■ Assignment: The reply should contain the full listing exactly as written and no pictures at all.

── Given records ──

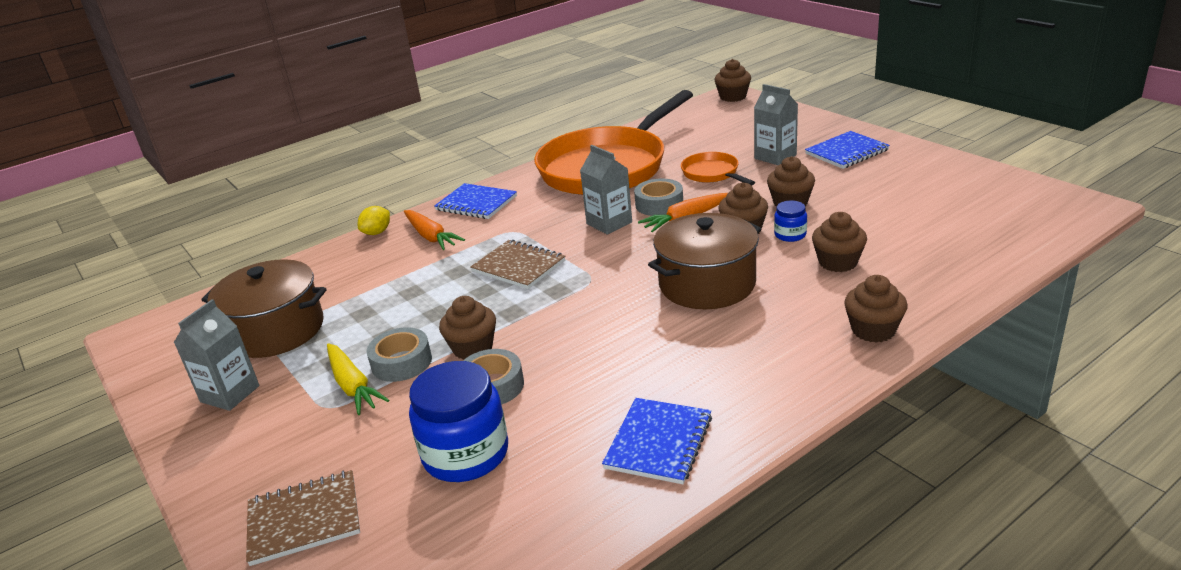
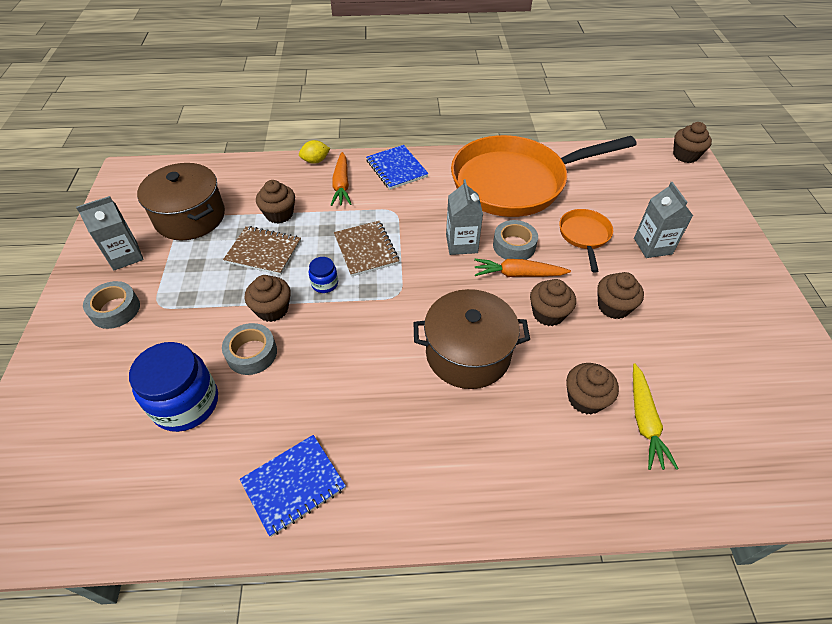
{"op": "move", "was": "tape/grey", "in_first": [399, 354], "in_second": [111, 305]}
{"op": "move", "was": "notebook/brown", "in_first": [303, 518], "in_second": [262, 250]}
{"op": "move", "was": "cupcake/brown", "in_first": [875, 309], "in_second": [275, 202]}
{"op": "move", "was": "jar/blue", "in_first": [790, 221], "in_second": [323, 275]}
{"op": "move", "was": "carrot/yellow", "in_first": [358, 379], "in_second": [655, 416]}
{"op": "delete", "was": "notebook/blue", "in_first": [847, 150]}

───

■ Solution for this problem:
{"op": "move", "was": "tape/grey", "in_first": [399, 354], "in_second": [111, 305]}
{"op": "move", "was": "notebook/brown", "in_first": [303, 518], "in_second": [262, 250]}
{"op": "move", "was": "cupcake/brown", "in_first": [875, 309], "in_second": [275, 202]}
{"op": "move", "was": "jar/blue", "in_first": [790, 221], "in_second": [323, 275]}
{"op": "move", "was": "carrot/yellow", "in_first": [358, 379], "in_second": [655, 416]}
{"op": "delete", "was": "notebook/blue", "in_first": [847, 150]}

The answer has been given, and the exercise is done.